EXERCISE AIM - Produce a faithful copy of the data, one that leaves out the pictures.

━━━━━━━━━━━━━━━━

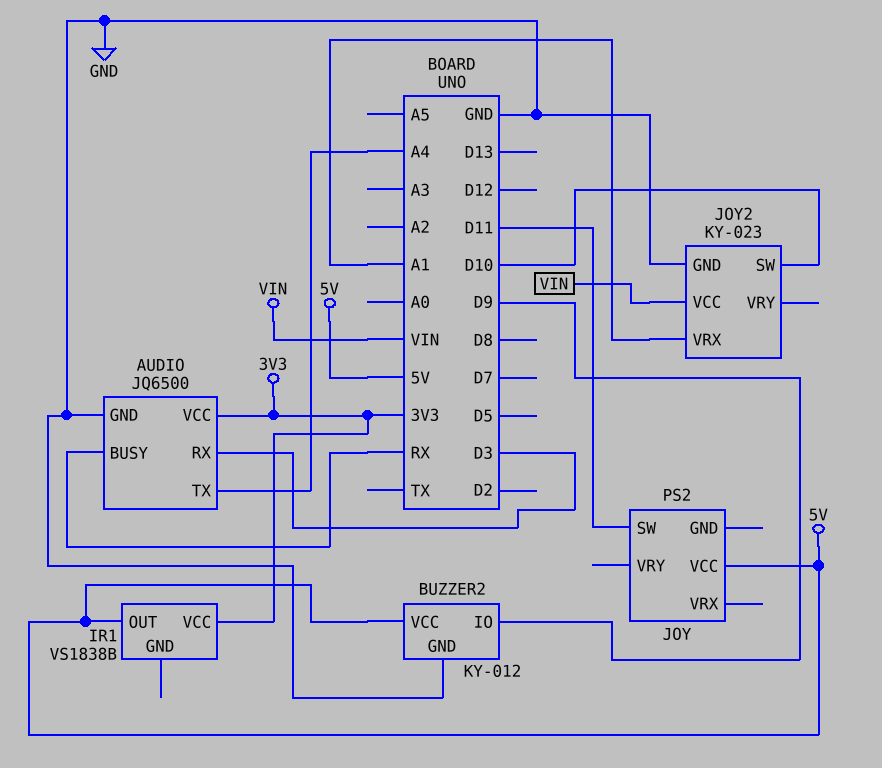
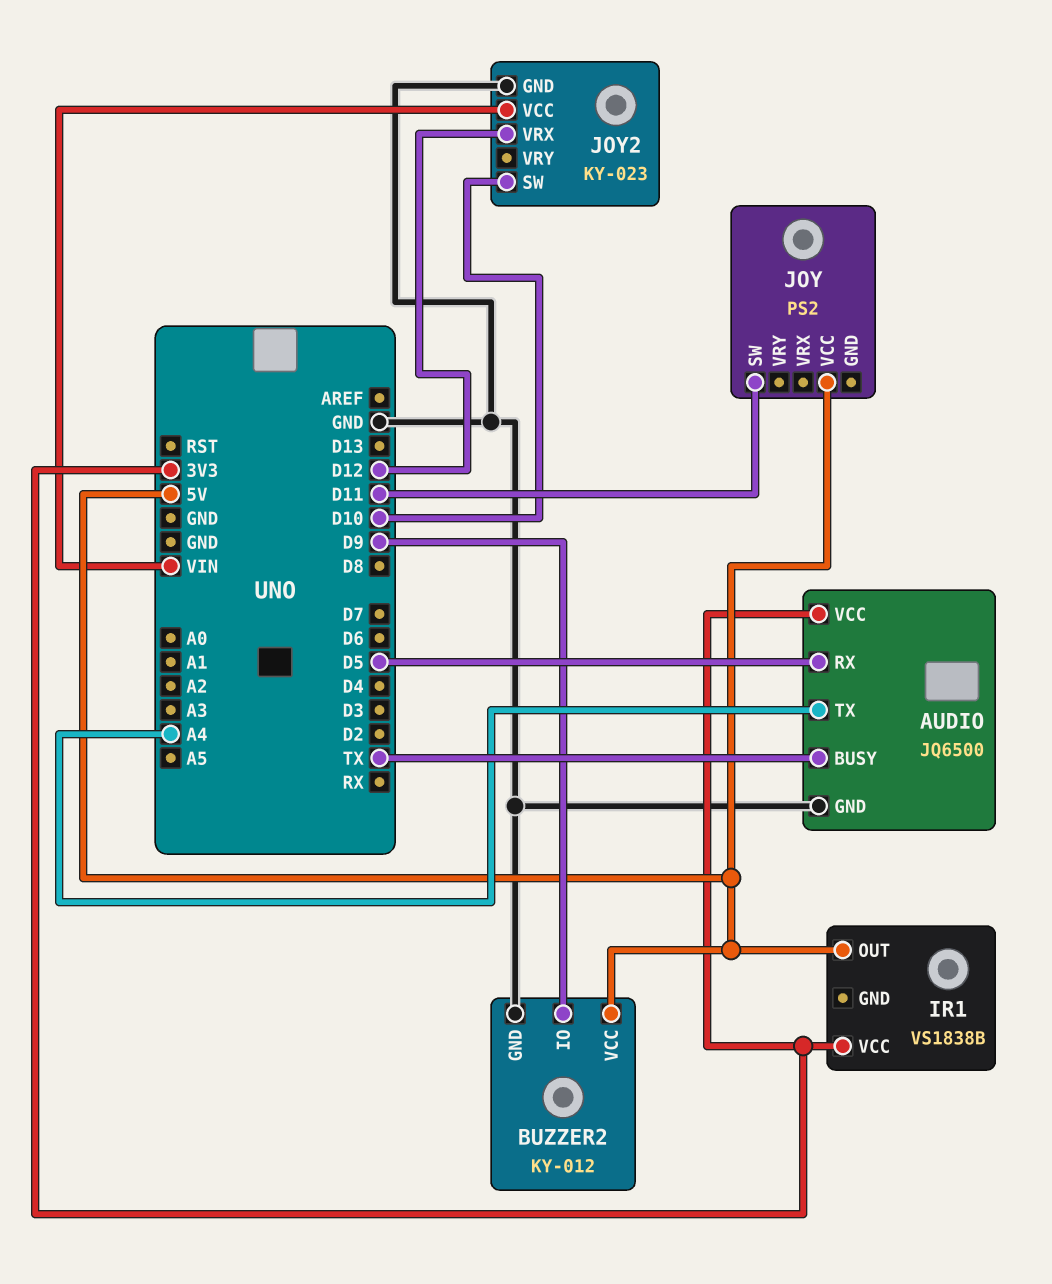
AUDIO pin BUSY: RX -> TX
AUDIO pin RX: D3 -> D5
JOY2 pin VRX: A1 -> D12

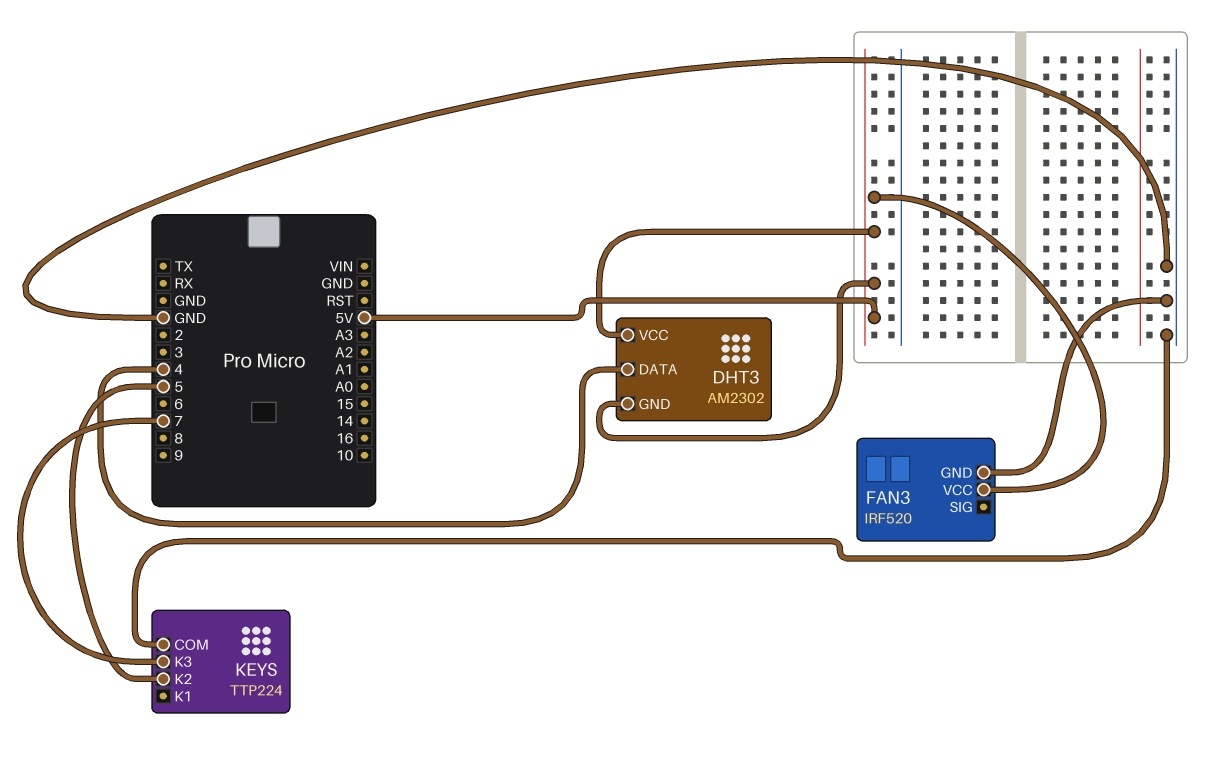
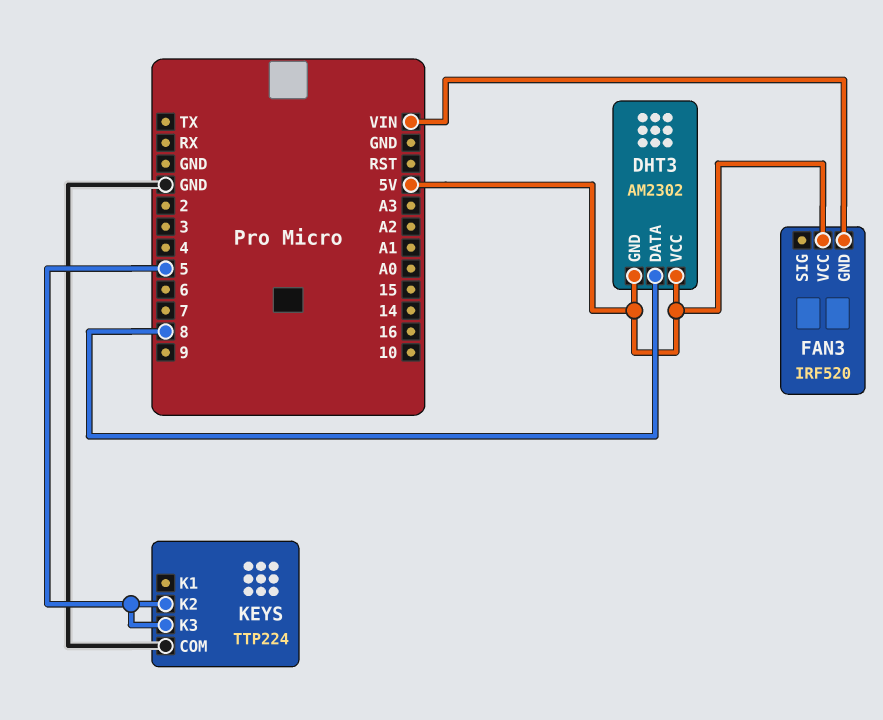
DHT3 pin DATA: 4 -> 8
FAN3 pin GND: GND -> VIN
KEYS pin K3: 7 -> 5

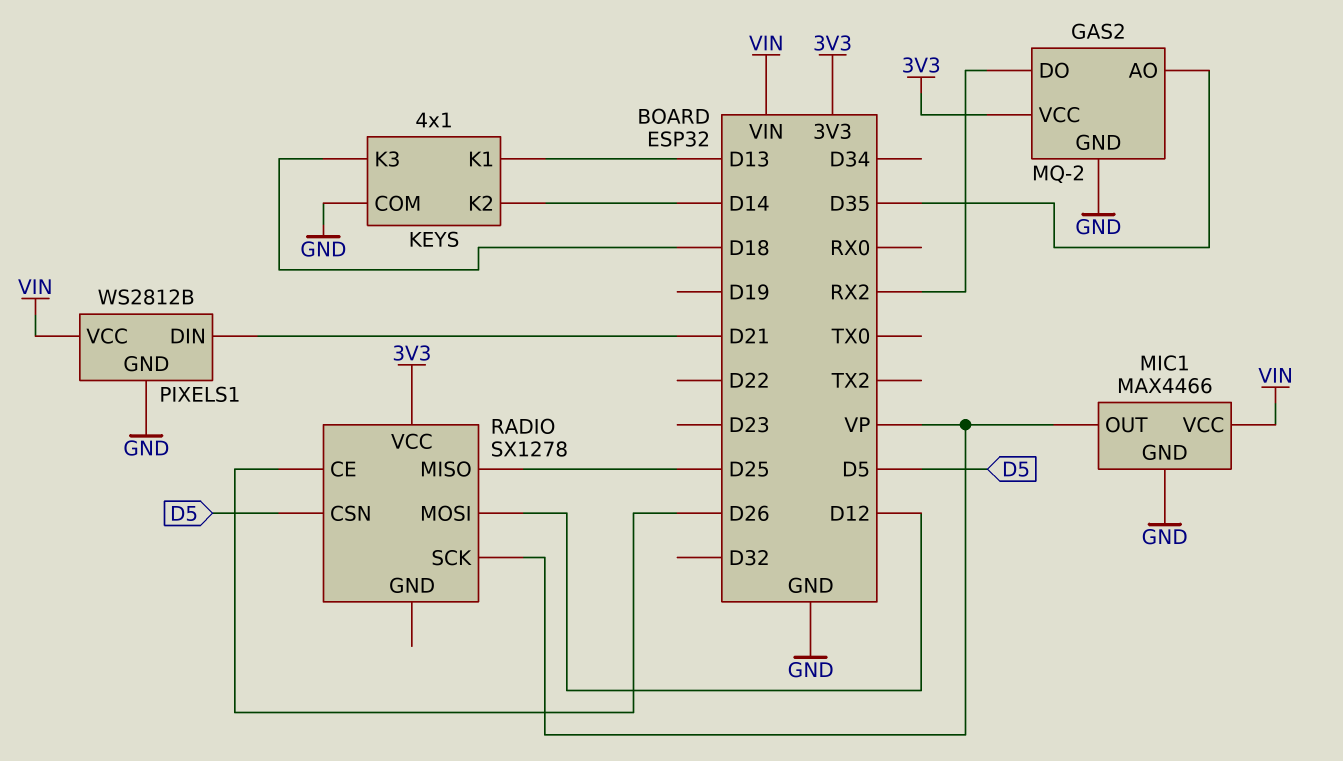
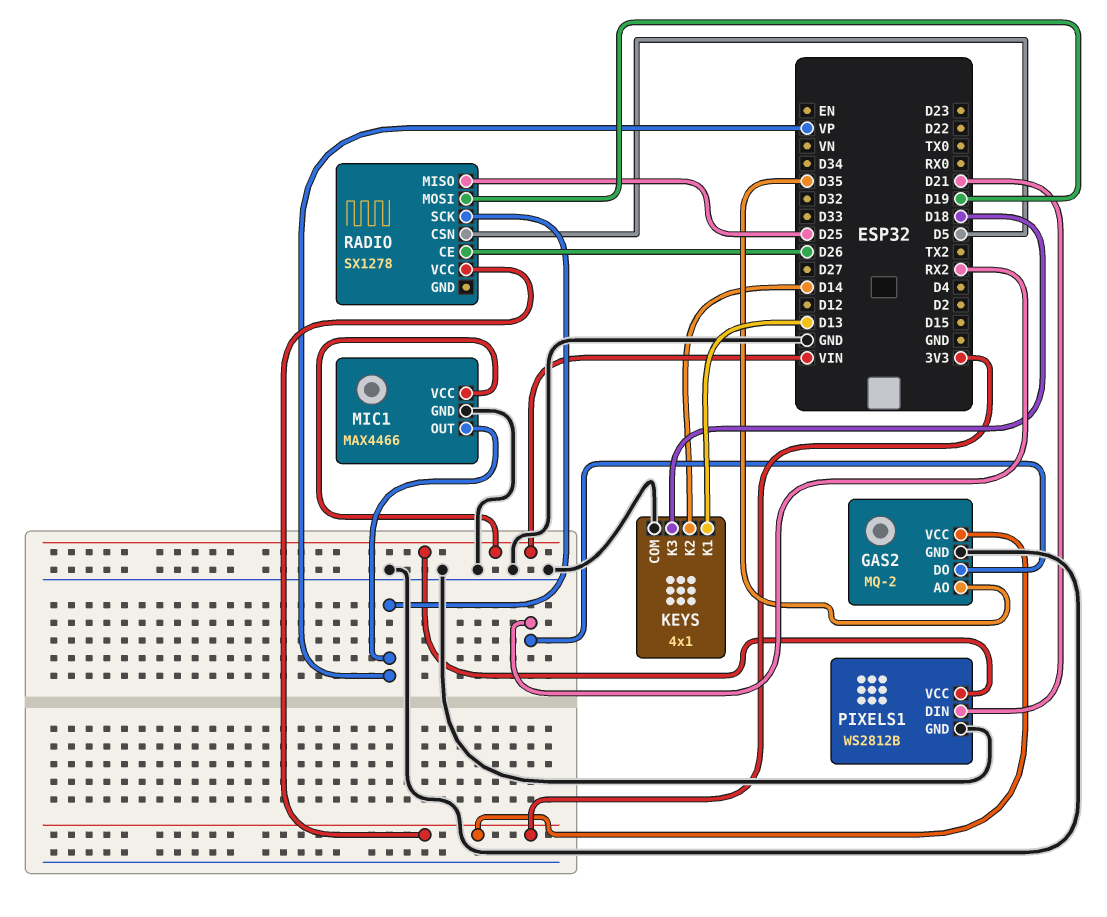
RADIO pin MOSI: D12 -> D19

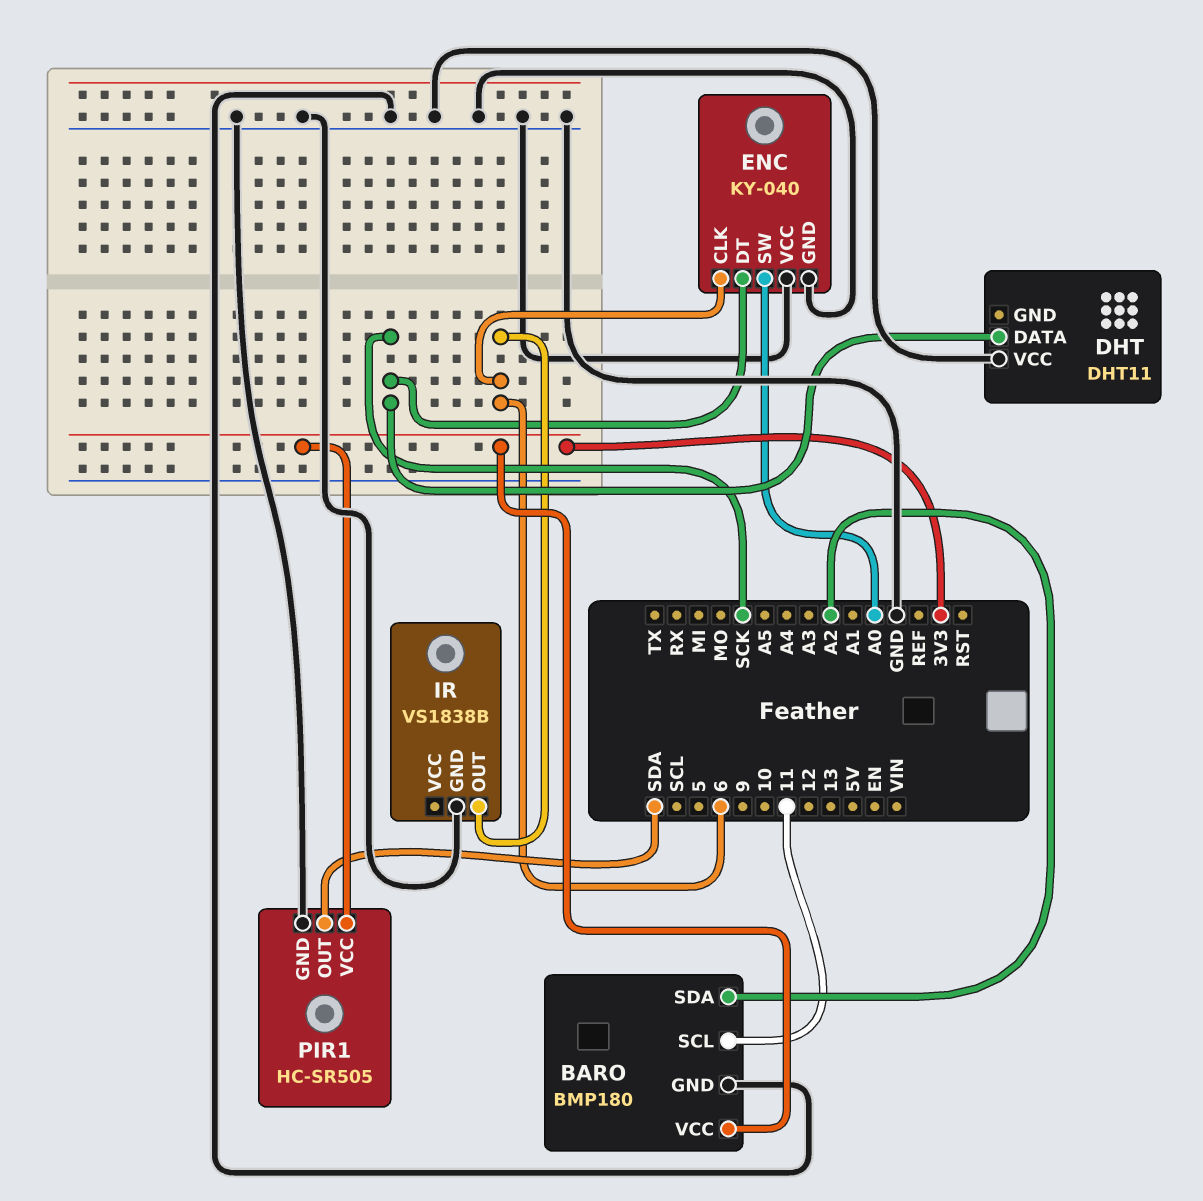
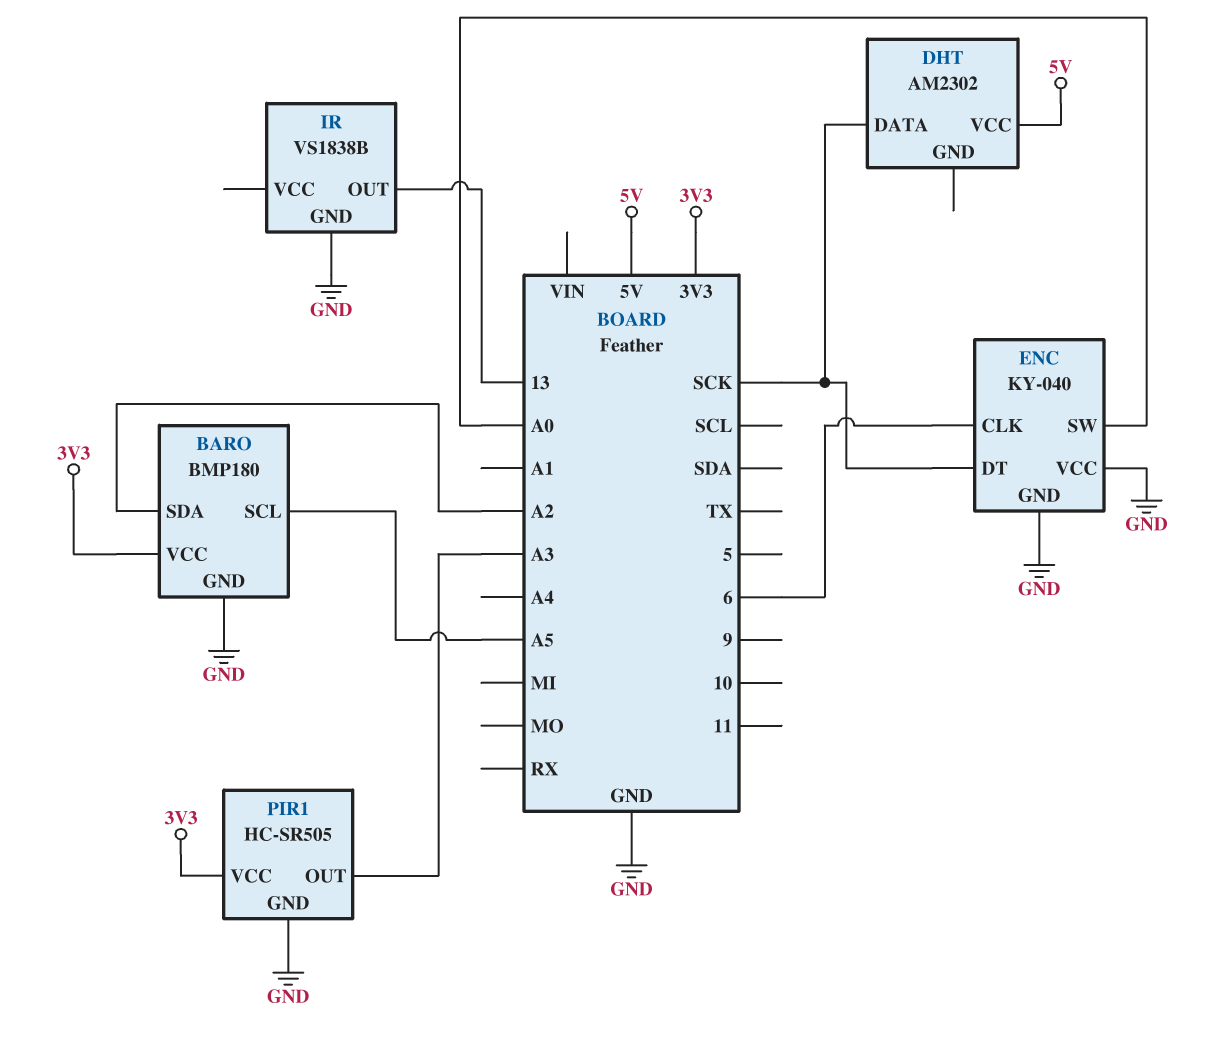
BARO pin SCL: 11 -> A5
DHT: DHT11 -> AM2302
DHT pin VCC: GND -> 5V
IR pin OUT: 6 -> 13
PIR1 pin OUT: SDA -> A3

━━━━━━━━━━━━━━━━

FINAL ANSWER -
AUDIO pin BUSY: RX -> TX
AUDIO pin RX: D3 -> D5
JOY2 pin VRX: A1 -> D12

DHT3 pin DATA: 4 -> 8
FAN3 pin GND: GND -> VIN
KEYS pin K3: 7 -> 5

RADIO pin MOSI: D12 -> D19

BARO pin SCL: 11 -> A5
DHT: DHT11 -> AM2302
DHT pin VCC: GND -> 5V
IR pin OUT: 6 -> 13
PIR1 pin OUT: SDA -> A3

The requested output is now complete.